Required work: The lines to copy run from the one containing "This is a 0.1 m/px" to the end of the records below; repeat them exactly and include nothing else.

━━━ Data section ━━━

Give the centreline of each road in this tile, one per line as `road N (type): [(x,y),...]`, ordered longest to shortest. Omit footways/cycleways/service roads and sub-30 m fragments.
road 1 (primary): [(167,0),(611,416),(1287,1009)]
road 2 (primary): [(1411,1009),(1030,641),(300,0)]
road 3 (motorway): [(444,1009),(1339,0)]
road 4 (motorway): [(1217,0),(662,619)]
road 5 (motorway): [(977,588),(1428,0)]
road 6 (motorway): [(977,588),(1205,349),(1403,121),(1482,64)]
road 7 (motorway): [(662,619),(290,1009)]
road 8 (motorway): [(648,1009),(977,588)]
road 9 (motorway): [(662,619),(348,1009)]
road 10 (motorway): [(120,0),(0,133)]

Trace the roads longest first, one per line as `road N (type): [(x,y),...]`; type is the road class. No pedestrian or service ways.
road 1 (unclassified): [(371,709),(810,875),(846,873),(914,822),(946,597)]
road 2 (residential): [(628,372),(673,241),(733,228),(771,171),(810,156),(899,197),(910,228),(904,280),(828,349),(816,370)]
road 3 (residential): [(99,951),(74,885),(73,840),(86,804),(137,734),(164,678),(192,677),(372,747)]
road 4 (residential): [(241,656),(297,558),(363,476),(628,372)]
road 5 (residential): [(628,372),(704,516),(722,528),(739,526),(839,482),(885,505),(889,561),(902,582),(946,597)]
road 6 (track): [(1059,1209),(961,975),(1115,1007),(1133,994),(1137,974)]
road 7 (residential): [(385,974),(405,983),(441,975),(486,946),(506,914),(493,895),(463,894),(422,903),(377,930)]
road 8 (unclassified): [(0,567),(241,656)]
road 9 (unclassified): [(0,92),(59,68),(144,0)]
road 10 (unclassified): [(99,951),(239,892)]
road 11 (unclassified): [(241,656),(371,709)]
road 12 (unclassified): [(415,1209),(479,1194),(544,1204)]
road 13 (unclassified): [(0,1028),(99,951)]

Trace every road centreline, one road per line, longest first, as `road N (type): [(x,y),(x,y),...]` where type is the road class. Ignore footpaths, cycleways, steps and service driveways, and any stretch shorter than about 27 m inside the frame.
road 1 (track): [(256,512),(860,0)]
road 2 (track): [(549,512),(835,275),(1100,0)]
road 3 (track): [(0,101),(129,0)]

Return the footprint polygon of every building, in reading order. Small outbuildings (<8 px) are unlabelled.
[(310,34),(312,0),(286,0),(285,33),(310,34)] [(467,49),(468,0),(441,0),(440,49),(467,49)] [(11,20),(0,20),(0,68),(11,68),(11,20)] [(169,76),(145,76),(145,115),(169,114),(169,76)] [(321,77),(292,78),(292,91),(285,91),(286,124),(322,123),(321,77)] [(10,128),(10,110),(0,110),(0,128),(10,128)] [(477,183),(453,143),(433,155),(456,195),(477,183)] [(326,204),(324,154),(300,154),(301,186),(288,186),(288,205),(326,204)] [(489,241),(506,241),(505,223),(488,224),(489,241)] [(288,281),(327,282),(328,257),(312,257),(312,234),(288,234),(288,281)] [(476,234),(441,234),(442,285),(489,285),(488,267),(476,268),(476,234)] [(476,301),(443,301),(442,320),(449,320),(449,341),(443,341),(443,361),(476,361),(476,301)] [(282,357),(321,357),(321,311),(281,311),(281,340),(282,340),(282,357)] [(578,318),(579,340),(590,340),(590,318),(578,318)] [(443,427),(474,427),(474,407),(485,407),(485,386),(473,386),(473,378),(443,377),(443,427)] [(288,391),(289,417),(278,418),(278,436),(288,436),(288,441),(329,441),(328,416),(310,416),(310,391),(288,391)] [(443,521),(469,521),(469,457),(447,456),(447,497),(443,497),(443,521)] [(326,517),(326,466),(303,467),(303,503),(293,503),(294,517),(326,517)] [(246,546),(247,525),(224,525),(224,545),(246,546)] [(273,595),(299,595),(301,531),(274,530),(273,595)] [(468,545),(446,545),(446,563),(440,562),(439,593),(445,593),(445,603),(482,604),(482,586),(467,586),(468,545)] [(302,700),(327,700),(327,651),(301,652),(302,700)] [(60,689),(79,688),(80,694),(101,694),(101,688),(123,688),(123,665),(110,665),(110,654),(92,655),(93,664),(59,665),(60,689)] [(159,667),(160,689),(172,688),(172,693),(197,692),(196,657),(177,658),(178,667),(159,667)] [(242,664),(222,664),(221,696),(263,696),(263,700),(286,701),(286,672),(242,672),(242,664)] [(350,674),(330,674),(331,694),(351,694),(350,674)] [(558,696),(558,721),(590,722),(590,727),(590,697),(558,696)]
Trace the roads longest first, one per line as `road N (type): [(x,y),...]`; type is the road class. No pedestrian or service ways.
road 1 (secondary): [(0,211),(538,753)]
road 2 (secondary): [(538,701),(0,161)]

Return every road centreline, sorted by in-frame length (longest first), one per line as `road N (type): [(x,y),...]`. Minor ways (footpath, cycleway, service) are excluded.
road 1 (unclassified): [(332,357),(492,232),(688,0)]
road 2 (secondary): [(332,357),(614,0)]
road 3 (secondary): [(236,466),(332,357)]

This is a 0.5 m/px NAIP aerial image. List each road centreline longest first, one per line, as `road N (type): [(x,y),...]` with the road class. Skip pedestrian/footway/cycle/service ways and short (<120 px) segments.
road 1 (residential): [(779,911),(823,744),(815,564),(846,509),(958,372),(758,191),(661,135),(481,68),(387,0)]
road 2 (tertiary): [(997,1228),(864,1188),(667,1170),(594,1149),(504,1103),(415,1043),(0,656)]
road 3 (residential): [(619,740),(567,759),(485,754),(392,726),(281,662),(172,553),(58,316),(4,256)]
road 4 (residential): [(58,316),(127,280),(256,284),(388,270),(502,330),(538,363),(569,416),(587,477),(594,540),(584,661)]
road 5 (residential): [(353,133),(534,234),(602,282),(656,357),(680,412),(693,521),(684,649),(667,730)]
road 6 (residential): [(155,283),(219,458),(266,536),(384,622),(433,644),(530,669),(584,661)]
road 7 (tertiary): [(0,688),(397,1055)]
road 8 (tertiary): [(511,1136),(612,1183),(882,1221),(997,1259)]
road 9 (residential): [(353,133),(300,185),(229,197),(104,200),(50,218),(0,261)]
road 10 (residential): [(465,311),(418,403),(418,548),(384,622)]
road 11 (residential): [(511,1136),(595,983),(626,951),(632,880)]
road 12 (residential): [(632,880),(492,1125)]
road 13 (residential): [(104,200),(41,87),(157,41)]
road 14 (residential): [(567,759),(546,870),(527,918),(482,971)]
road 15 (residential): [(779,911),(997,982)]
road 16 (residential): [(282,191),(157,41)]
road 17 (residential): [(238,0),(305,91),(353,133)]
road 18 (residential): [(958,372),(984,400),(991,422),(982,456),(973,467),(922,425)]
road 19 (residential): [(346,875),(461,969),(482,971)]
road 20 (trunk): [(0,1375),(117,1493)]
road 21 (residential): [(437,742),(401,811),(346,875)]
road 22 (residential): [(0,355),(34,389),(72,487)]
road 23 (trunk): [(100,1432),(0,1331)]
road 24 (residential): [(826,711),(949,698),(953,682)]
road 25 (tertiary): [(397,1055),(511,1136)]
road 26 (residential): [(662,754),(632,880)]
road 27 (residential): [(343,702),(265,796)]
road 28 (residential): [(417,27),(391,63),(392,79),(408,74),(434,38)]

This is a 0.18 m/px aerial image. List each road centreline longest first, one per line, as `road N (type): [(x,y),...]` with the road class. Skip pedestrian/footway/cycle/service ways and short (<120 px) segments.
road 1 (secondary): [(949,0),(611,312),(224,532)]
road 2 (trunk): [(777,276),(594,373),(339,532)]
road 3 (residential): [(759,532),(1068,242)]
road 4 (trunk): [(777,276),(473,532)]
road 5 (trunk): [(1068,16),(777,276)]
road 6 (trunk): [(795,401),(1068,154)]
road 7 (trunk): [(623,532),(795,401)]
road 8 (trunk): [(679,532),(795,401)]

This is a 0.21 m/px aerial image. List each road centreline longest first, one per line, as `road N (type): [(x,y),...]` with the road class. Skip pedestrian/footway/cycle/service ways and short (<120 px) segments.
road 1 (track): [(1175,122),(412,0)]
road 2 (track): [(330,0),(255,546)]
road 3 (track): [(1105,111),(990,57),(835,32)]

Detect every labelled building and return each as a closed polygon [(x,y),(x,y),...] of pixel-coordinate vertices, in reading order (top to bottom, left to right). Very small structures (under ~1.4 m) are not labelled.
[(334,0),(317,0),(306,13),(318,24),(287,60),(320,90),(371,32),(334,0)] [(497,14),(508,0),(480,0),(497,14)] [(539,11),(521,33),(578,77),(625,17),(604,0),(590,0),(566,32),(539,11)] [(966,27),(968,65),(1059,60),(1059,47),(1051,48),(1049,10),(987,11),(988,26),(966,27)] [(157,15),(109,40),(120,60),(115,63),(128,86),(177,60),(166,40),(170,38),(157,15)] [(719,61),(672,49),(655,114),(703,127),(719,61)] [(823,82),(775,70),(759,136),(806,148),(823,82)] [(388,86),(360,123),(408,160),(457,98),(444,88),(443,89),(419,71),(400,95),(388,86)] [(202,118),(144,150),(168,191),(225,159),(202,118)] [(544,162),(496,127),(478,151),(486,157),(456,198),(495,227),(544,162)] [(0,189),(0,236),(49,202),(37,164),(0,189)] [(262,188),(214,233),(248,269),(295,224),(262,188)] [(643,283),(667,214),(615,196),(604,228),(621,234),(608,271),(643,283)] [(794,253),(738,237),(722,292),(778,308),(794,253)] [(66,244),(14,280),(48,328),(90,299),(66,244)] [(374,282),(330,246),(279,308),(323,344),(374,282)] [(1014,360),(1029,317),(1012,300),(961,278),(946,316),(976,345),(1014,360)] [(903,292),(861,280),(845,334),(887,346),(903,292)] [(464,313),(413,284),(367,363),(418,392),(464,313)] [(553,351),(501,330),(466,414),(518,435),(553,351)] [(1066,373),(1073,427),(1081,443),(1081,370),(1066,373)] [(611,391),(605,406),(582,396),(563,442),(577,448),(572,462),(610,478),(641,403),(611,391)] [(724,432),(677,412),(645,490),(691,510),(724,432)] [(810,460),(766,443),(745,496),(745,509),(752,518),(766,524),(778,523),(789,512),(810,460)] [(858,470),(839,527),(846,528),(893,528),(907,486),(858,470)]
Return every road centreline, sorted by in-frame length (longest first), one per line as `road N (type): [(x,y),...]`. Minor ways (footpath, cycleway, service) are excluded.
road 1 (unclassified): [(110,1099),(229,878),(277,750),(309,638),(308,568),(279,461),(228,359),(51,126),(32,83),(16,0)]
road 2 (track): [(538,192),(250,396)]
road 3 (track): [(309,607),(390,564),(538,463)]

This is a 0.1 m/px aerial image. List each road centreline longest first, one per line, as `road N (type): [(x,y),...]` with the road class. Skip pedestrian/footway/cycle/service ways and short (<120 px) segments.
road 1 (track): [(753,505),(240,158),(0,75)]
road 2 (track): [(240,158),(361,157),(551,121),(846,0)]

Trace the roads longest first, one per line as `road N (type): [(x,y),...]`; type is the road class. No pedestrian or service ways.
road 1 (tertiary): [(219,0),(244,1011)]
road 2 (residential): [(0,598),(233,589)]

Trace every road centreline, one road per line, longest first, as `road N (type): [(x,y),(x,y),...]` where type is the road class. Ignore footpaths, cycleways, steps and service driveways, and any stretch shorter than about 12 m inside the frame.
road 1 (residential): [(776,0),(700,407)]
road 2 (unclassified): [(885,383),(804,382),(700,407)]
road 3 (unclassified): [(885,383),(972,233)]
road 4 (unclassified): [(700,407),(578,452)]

━━━

The completed task:
This is a 0.1 m/px aerial image. List each road centreline longest first, one per line, as `road N (type): [(x,y),...]` with the road class. Skip pedestrian/footway/cycle/service ways and short (<120 px) segments.
road 1 (track): [(753,505),(240,158),(0,75)]
road 2 (track): [(240,158),(361,157),(551,121),(846,0)]

Trace the roads longest first, one per line as `road N (type): [(x,y),...]`; type is the road class. No pedestrian or service ways.
road 1 (tertiary): [(219,0),(244,1011)]
road 2 (residential): [(0,598),(233,589)]

Trace every road centreline, one road per line, longest first, as `road N (type): [(x,y),(x,y),...]` where type is the road class. Ignore footpaths, cycleways, steps and service driveways, and any stretch shorter than about 12 m inside the frame.
road 1 (residential): [(776,0),(700,407)]
road 2 (unclassified): [(885,383),(804,382),(700,407)]
road 3 (unclassified): [(885,383),(972,233)]
road 4 (unclassified): [(700,407),(578,452)]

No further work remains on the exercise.